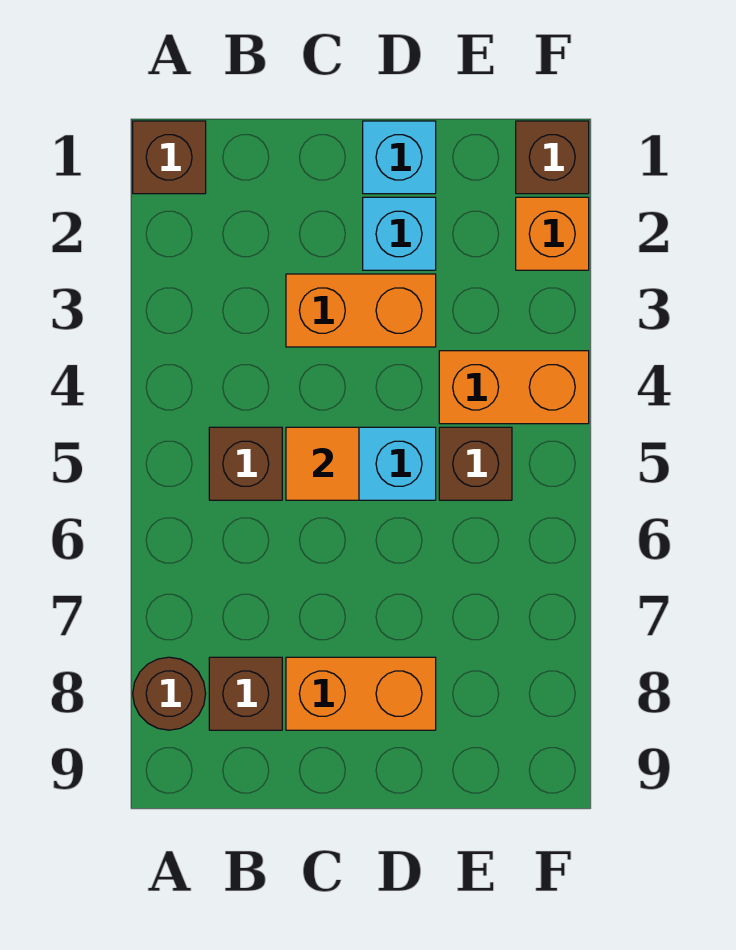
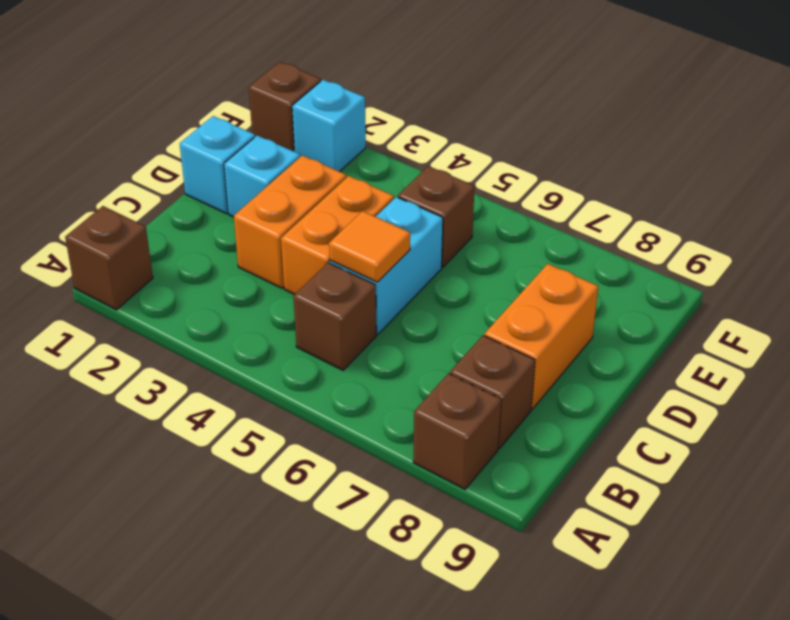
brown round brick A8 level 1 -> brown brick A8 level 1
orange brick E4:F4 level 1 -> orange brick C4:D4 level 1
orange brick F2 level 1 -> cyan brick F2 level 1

...

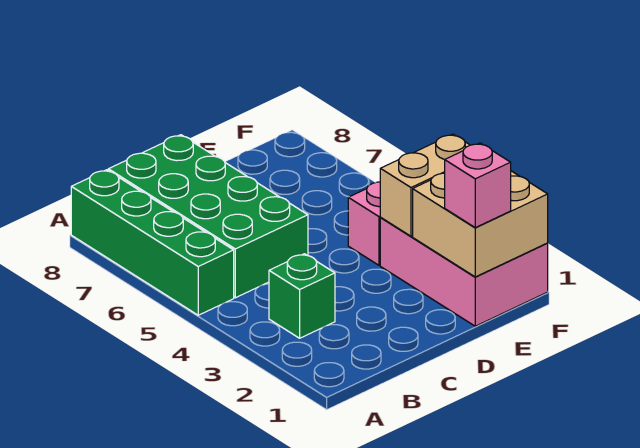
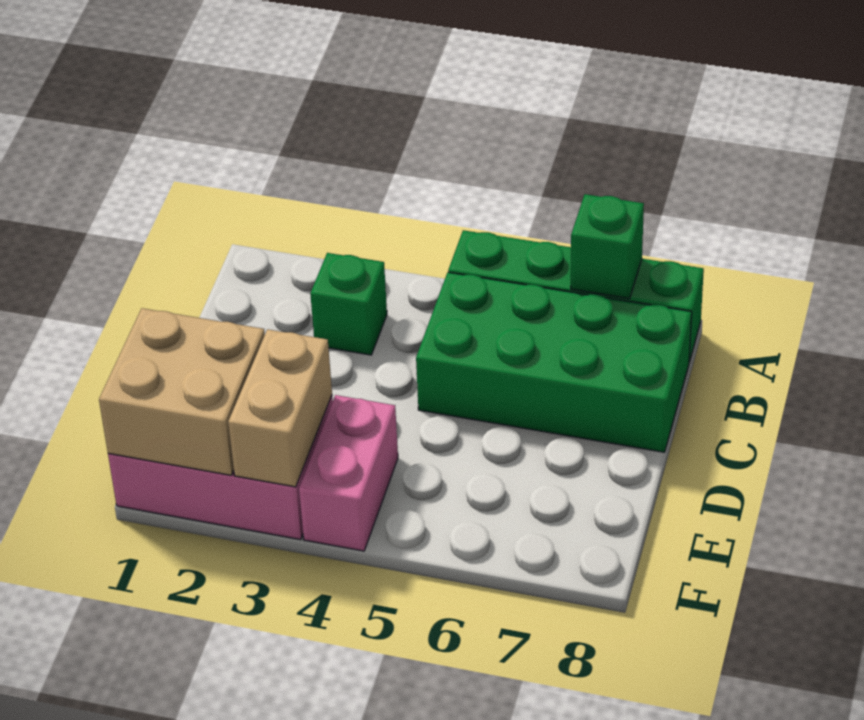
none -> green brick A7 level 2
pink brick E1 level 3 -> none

==

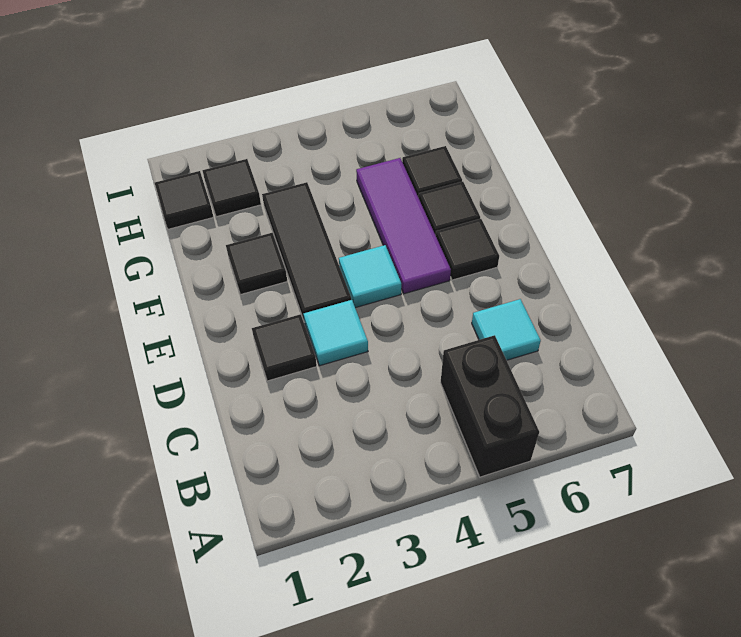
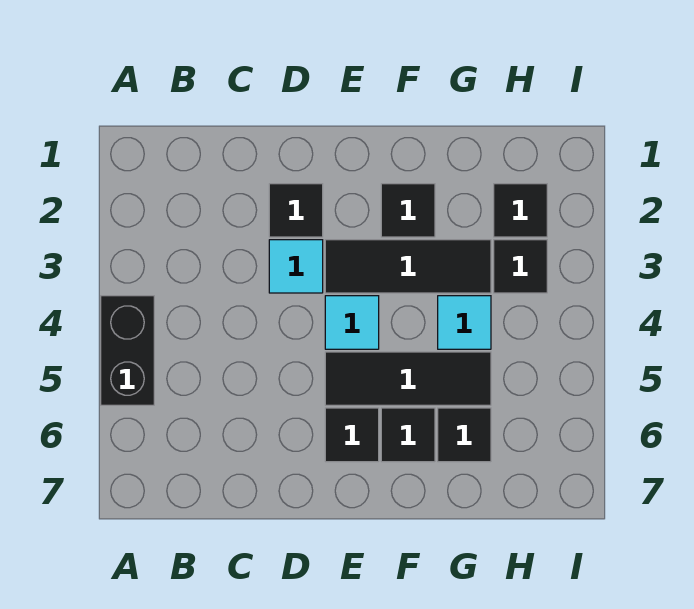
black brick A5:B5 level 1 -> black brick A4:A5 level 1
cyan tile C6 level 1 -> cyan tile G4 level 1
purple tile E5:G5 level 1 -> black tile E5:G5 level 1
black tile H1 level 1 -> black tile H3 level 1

Brief – Scan the material above. Extract every line in which the word "orange" occurs.

Task output –
orange brick E4:F4 level 1 -> orange brick C4:D4 level 1
orange brick F2 level 1 -> cyan brick F2 level 1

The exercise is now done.